**What you need to do:** Nothing but the lines from the line with "Highlight <item>carcinoma</item>." through the end of the data is to be copied, and each is to be copied exactly.

Segmentation data:
# # # # #

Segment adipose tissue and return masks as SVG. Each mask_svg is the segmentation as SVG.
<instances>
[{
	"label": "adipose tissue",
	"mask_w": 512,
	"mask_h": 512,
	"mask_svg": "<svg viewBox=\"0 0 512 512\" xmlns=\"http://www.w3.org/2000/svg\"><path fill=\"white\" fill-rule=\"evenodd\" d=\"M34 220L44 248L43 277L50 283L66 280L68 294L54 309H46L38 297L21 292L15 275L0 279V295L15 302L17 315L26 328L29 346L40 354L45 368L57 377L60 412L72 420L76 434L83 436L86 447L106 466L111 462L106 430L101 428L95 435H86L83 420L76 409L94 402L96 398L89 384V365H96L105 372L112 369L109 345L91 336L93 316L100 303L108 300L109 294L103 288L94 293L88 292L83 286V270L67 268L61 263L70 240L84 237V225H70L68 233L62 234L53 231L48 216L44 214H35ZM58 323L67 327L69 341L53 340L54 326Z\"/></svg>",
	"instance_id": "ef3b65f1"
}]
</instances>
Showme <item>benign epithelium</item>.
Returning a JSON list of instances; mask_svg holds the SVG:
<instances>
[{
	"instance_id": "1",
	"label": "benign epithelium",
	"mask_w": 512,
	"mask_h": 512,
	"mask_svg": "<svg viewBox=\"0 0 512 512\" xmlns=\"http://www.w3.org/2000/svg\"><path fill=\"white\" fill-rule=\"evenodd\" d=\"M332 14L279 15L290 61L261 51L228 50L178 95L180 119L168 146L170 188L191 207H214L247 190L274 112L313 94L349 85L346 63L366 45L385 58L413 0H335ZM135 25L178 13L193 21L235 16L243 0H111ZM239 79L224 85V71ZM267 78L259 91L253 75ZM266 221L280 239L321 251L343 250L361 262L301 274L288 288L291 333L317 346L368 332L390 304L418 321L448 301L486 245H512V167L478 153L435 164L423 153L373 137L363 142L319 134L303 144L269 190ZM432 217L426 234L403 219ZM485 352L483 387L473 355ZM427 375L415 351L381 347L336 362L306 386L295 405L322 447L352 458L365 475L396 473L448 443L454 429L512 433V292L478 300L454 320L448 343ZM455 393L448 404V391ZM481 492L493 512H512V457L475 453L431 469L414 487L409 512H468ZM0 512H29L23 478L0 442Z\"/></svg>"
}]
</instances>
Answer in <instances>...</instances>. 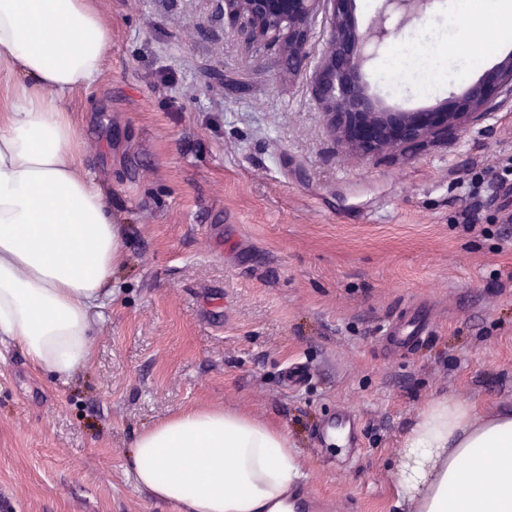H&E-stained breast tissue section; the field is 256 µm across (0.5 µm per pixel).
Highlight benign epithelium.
<instances>
[{
	"label": "benign epithelium",
	"instance_id": "1",
	"mask_svg": "<svg viewBox=\"0 0 512 512\" xmlns=\"http://www.w3.org/2000/svg\"><path fill=\"white\" fill-rule=\"evenodd\" d=\"M224 19L245 37L277 49L288 73L303 74L310 23L319 10L328 13L329 38L312 89L327 124L355 155L394 150L412 155L425 145L448 139L488 109L498 94L512 95V55L469 84L450 106L435 112H399L372 95L363 80L366 51L390 33L386 21L399 16L401 28L419 18L432 0H383L369 30L357 28L352 0H220Z\"/></svg>",
	"mask_w": 512,
	"mask_h": 512
}]
</instances>
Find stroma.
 Wrapping results in <instances>:
<instances>
[{
	"label": "stroma",
	"mask_w": 512,
	"mask_h": 512,
	"mask_svg": "<svg viewBox=\"0 0 512 512\" xmlns=\"http://www.w3.org/2000/svg\"><path fill=\"white\" fill-rule=\"evenodd\" d=\"M450 0L374 50L364 80L421 112L466 87ZM112 44L75 98L87 170L112 194L124 262L95 311L91 365L62 381L0 345V512H179L136 485L141 430L221 403L281 427L295 493L393 512L403 435L448 393L512 410V98L413 156L350 153L306 75L226 23L218 0H101ZM438 57L427 92L382 78L398 47ZM426 309L407 349L383 329ZM309 371L303 385L289 367ZM357 422L344 460L315 431Z\"/></svg>",
	"instance_id": "obj_1"
}]
</instances>
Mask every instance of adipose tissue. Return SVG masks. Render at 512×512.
Here are the masks:
<instances>
[{
  "instance_id": "adipose-tissue-1",
  "label": "adipose tissue",
  "mask_w": 512,
  "mask_h": 512,
  "mask_svg": "<svg viewBox=\"0 0 512 512\" xmlns=\"http://www.w3.org/2000/svg\"><path fill=\"white\" fill-rule=\"evenodd\" d=\"M450 11L464 36L512 42V0H451ZM111 41L99 0H0V342L59 379L91 363L93 312L124 258L67 107L99 79ZM128 468L180 512H293L306 477L283 430L221 404L140 431ZM395 508L512 512V411L429 401L401 443Z\"/></svg>"
}]
</instances>
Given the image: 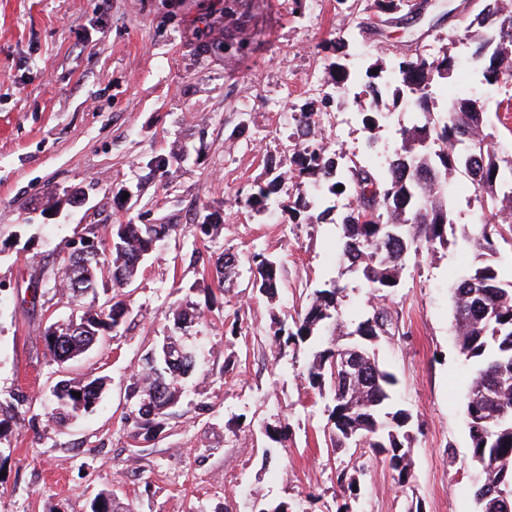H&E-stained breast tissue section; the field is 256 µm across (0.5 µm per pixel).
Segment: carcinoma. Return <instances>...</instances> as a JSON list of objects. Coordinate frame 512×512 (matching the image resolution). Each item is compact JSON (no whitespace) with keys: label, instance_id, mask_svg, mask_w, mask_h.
Listing matches in <instances>:
<instances>
[{"label":"carcinoma","instance_id":"1","mask_svg":"<svg viewBox=\"0 0 512 512\" xmlns=\"http://www.w3.org/2000/svg\"><path fill=\"white\" fill-rule=\"evenodd\" d=\"M409 0H338L346 35L336 40V57L348 56L354 46V23L360 15L386 12L408 6ZM471 52L468 69L489 87L512 83V0H478V12L466 26ZM332 88L323 107L332 106L348 87L346 65L331 63ZM459 64L446 53L430 57L418 53L400 61L376 60L366 70L367 92L375 103L383 101L382 90H393L392 106L409 93L424 122L401 130V146L384 158L383 164L363 165L330 154L310 136L317 124L316 112L292 115L296 137L288 164L266 161V179L257 184L245 204L259 214L277 209L291 223L307 214L311 223L322 224L333 212L317 208L326 199H348L344 211L332 219L342 225L340 242L343 261L368 282L372 294L386 298L399 284L407 257L420 245L431 246L446 239L452 223L448 182L458 174L473 172L477 192L487 198L489 218L480 232L466 236L473 250L482 256L496 253V240L512 246V160L500 156L494 146V126L488 121L485 102L467 81L458 80L445 111L432 117L431 87L435 79L458 74ZM319 187L312 196L292 197L288 183ZM343 189L338 191L336 186ZM374 208L375 220L358 221L356 209ZM176 224L112 225L110 237L100 234L101 226L89 224L92 242L68 245L55 253L53 287L34 288L33 299L78 306L73 315L44 335L45 355L66 369V364L106 342L107 334L118 330L129 313L125 288L131 285L144 263L176 232ZM221 224L210 221L194 225V241H211ZM194 262L223 284L239 263V256L222 252L203 257L195 248ZM253 274L252 286L270 298L278 293L279 262L261 252L247 256ZM107 278L112 295L98 303V279ZM344 288L331 281L326 287L306 294V304L291 321L282 320L275 331L278 351L306 347L313 360L307 373L310 387L327 399V429L330 443L337 448H370L388 460L396 483L404 488L413 478L409 440L411 414L394 406L389 388L394 376L381 364L374 346L395 335L397 325L389 309L381 304L359 321L354 330L342 331ZM93 304L83 307L84 296ZM453 326L457 345L473 370L464 399V416L470 438V454L482 470L483 482L476 486L477 512H512V287L505 288L496 266L485 261L464 273L453 287ZM200 314L186 309L173 312L170 334L145 355L134 382L133 410L125 420L135 432L155 436L162 428L177 398L180 380L196 369L192 351L182 347L181 338ZM355 345L364 354L363 364L347 382L336 379L332 362L336 352ZM105 378L88 375L81 380L62 379L53 387L52 420L64 424L81 417L99 400ZM80 396H74V393ZM13 395L0 397V427L19 419L24 411Z\"/></svg>","mask_w":512,"mask_h":512}]
</instances>
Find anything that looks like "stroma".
Here are the masks:
<instances>
[{
    "instance_id": "1",
    "label": "stroma",
    "mask_w": 512,
    "mask_h": 512,
    "mask_svg": "<svg viewBox=\"0 0 512 512\" xmlns=\"http://www.w3.org/2000/svg\"><path fill=\"white\" fill-rule=\"evenodd\" d=\"M224 0H0V393L29 402L0 431V512H90L113 492L126 512H476L478 470L463 412L470 365L451 326V287L477 259L465 232L488 215L478 192L454 179L447 241L411 255L385 301L399 331L376 346L396 378L392 396L413 416V480L398 487L384 456L324 442L325 401L305 380L304 349L278 355L276 318L299 311L302 290L335 280L352 321L372 302L365 280L338 255L337 224H294L247 208L265 178L267 155L287 156L291 113L317 112L330 151L375 161L400 144L418 114L399 105L379 128L357 114L370 107L366 68L379 57L448 50L466 60L460 16L474 0H430L423 15L374 12L346 61L347 98L321 105L342 21L336 0H238L242 26L224 23ZM250 40L239 53L209 43ZM488 117L500 153L512 159V85L489 91ZM240 138H232L236 126ZM172 156L168 171L146 168ZM224 224L209 252L276 256L275 298L252 287L248 265L217 282L192 265V224ZM127 220L179 230L145 264L126 301L129 315L104 346L79 359L72 377H105L92 411L71 425L48 419L59 375L45 357L43 308L25 302L32 276L89 224ZM208 306L184 336L196 371L161 432L135 435L124 405L150 345L166 336L171 309ZM242 330L232 333L233 323ZM287 423L286 445L266 427ZM360 468L357 497L336 472Z\"/></svg>"
}]
</instances>
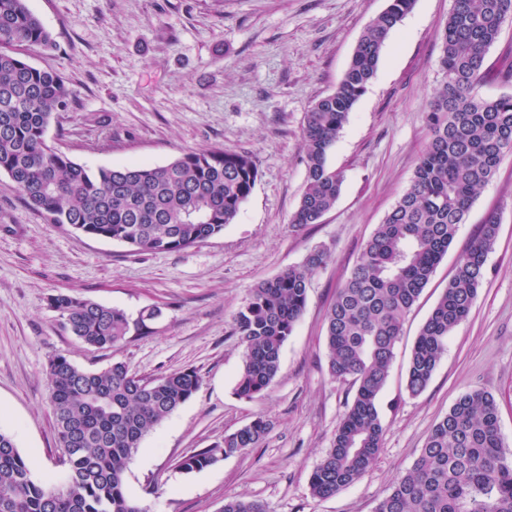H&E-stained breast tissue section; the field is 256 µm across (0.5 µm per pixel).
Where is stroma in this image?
Returning a JSON list of instances; mask_svg holds the SVG:
<instances>
[{
	"label": "stroma",
	"mask_w": 512,
	"mask_h": 512,
	"mask_svg": "<svg viewBox=\"0 0 512 512\" xmlns=\"http://www.w3.org/2000/svg\"><path fill=\"white\" fill-rule=\"evenodd\" d=\"M452 0H416L388 37L374 79L352 109L327 164L341 194L320 223L290 220L306 187L304 116L331 93L368 23L388 0H28L55 40L26 60L54 70L70 89L51 121L50 146L90 169L163 165L188 151L253 155L258 178L233 224L171 252H133L50 223L0 174V430L10 433L36 481L65 471L49 400L56 354L100 370L125 362L151 379L192 368L199 391L142 440L123 476L146 512H222L244 497L268 512H375L382 493L412 466L435 425L464 392L498 404L512 450V155L470 208L447 255L408 313L379 396V458L327 499L309 478L331 446L351 399L326 356V313L366 241L408 187L430 131L424 116L441 79L440 26ZM484 97L512 95V24L487 53ZM500 229L468 319L450 336L426 390L411 395L415 338L469 241L489 216ZM316 248L326 263L310 277L307 305L261 397L236 395L243 346L233 317L259 282L302 264ZM68 294L155 311L150 332L115 347H90L48 306ZM270 422L258 447L185 473L191 452L222 444L256 417Z\"/></svg>",
	"instance_id": "obj_1"
}]
</instances>
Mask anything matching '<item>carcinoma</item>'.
<instances>
[{
  "mask_svg": "<svg viewBox=\"0 0 512 512\" xmlns=\"http://www.w3.org/2000/svg\"><path fill=\"white\" fill-rule=\"evenodd\" d=\"M414 4L389 0L358 39L336 88L305 113L306 189L293 226L317 224L335 205L343 175L328 168V152L374 78L388 36ZM509 20L512 0H453L441 29L442 78L426 115L428 146L326 315L329 372L350 381L354 395L310 476L315 498L356 483L377 459L384 434L378 398L404 318L502 158L512 154V95L487 99L478 91L487 53ZM34 46L51 50L55 43L27 0H0V174L32 209L52 224L140 252L181 250L234 222L258 175L247 152L188 151L164 165L92 172L49 146L47 128L68 109L71 92L57 74L23 57L21 48ZM498 232L494 218L481 225L420 328L408 367L411 395L425 390L448 337L467 319ZM326 259L323 250H313L302 265L258 283L235 313L234 333L244 346L238 396H261L276 379L282 347L306 306L308 276ZM48 305L73 336L98 349L142 333L155 315L134 319L120 308L65 294L49 297ZM201 384L192 368L145 381L123 362L88 371L54 356L50 403L66 474L58 482H34L13 437L0 431V512H144L125 493L127 463L143 437ZM269 429L258 417L224 436L223 444L184 456L178 468L190 473L241 454ZM224 512L266 508L234 498L224 502ZM376 512H512V451L505 449L494 397L481 390L459 396Z\"/></svg>",
  "mask_w": 512,
  "mask_h": 512,
  "instance_id": "cac0c4a2",
  "label": "carcinoma"
}]
</instances>
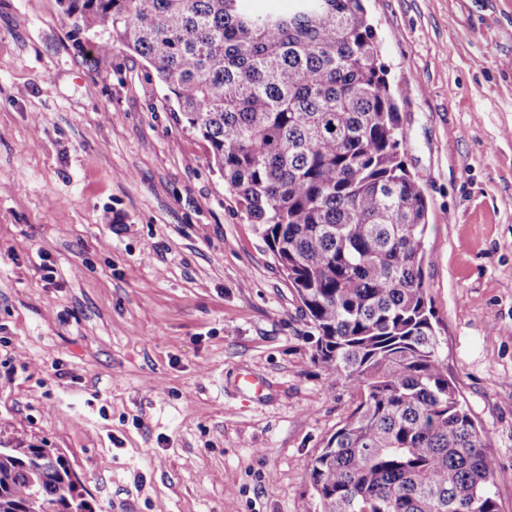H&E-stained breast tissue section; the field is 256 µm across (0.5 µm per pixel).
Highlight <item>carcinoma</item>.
<instances>
[{"label": "carcinoma", "mask_w": 512, "mask_h": 512, "mask_svg": "<svg viewBox=\"0 0 512 512\" xmlns=\"http://www.w3.org/2000/svg\"><path fill=\"white\" fill-rule=\"evenodd\" d=\"M145 59L204 140L359 403L312 462L321 512H499L487 434L441 356L423 190L363 0H58ZM0 512H92L62 455L0 448Z\"/></svg>", "instance_id": "1"}]
</instances>
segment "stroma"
<instances>
[{"label":"stroma","instance_id":"1","mask_svg":"<svg viewBox=\"0 0 512 512\" xmlns=\"http://www.w3.org/2000/svg\"><path fill=\"white\" fill-rule=\"evenodd\" d=\"M364 5L441 353L512 512V0ZM100 36L0 0V442L59 452L93 512H319L311 465L355 392L206 143Z\"/></svg>","mask_w":512,"mask_h":512}]
</instances>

# # # # #

**Answer to this exercise:**
Highlight <item>carcinoma</item>.
<instances>
[{"label": "carcinoma", "mask_w": 512, "mask_h": 512, "mask_svg": "<svg viewBox=\"0 0 512 512\" xmlns=\"http://www.w3.org/2000/svg\"><path fill=\"white\" fill-rule=\"evenodd\" d=\"M145 59L204 140L359 403L312 462L321 512H499L487 434L441 356L423 190L363 0H58ZM0 512H92L62 455L0 448Z\"/></svg>", "instance_id": "1"}]
</instances>
segment "stroma"
<instances>
[{"label":"stroma","instance_id":"1","mask_svg":"<svg viewBox=\"0 0 512 512\" xmlns=\"http://www.w3.org/2000/svg\"><path fill=\"white\" fill-rule=\"evenodd\" d=\"M364 5L441 353L512 512V0ZM100 36L0 0V442L59 452L93 512H319L311 465L355 392L206 143Z\"/></svg>","mask_w":512,"mask_h":512}]
</instances>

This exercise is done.